[Collection entries]
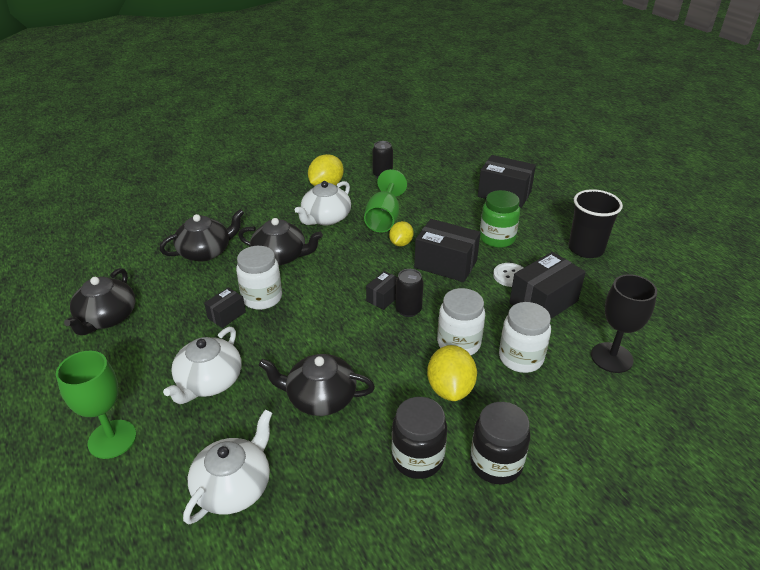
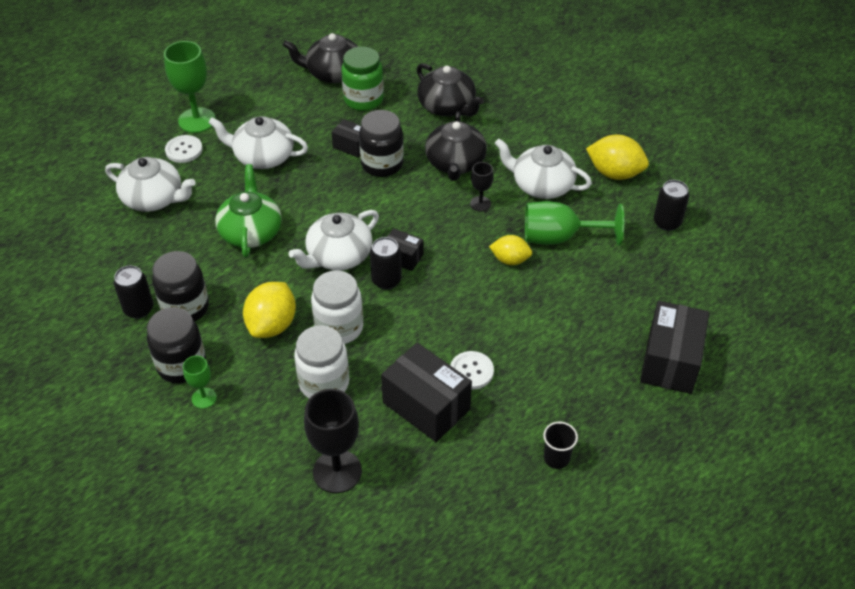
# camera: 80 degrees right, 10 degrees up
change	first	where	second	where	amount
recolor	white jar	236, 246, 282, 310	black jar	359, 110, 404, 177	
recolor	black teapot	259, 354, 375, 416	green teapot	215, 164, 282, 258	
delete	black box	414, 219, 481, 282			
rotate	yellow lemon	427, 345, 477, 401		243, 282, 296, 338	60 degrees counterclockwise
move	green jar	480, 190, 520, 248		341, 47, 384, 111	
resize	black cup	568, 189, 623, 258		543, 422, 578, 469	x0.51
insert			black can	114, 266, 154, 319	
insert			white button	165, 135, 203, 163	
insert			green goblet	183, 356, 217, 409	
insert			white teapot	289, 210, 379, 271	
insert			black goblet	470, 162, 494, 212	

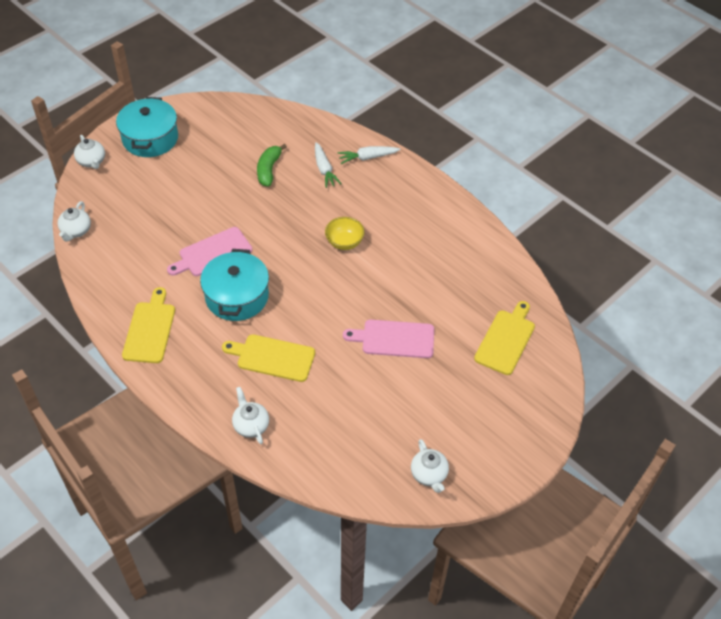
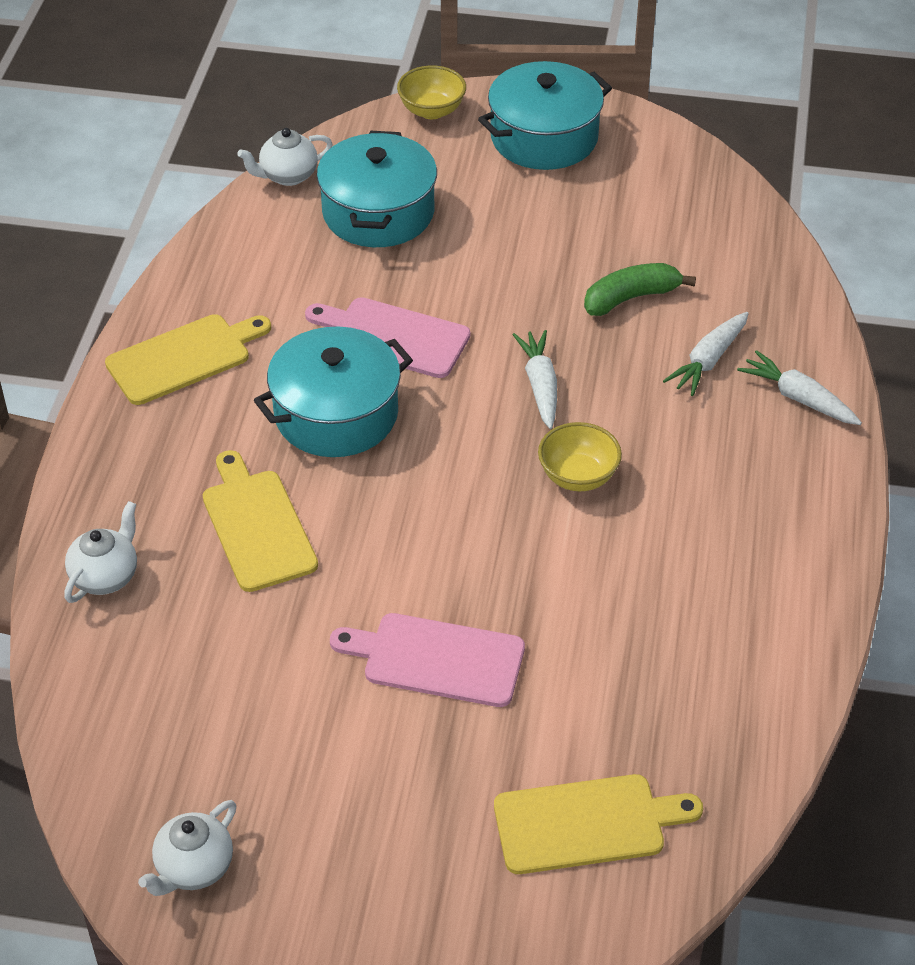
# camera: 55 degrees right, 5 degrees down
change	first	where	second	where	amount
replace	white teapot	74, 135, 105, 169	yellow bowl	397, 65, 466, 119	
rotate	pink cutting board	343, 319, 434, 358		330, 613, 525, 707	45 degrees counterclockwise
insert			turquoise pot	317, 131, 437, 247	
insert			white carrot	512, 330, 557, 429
==
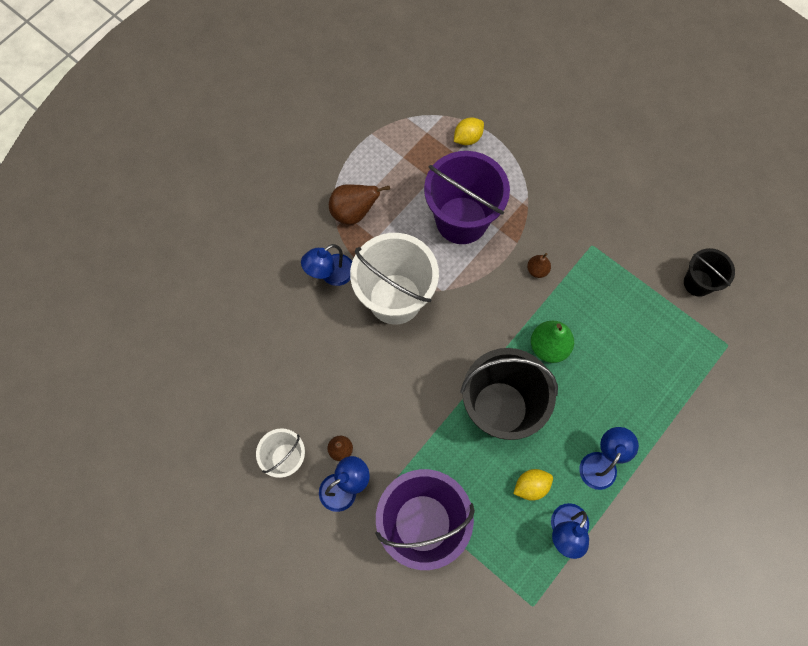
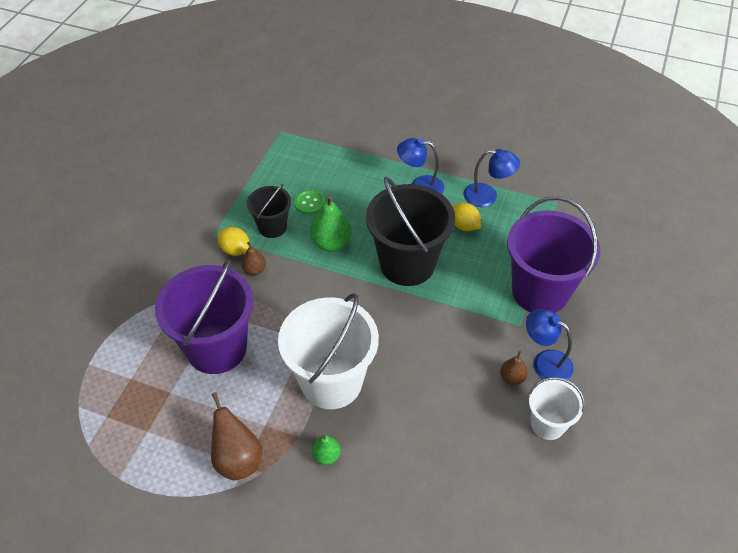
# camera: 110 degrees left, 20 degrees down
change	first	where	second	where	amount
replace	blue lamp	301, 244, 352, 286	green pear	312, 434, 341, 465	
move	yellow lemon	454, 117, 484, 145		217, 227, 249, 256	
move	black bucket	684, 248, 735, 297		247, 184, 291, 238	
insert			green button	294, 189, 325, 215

> [WHAT TO PRODUCE]
Here the output must be the lines above from the line with "164, 282, 258" to the line with "266, 154, 319", both included, duplicated word for word and nothing else.

> [RESPONSE BOX]
recolor	black teapot	259, 354, 375, 416	green teapot	215, 164, 282, 258	
delete	black box	414, 219, 481, 282			
rotate	yellow lemon	427, 345, 477, 401		243, 282, 296, 338	60 degrees counterclockwise
move	green jar	480, 190, 520, 248		341, 47, 384, 111	
resize	black cup	568, 189, 623, 258		543, 422, 578, 469	x0.51
insert			black can	114, 266, 154, 319	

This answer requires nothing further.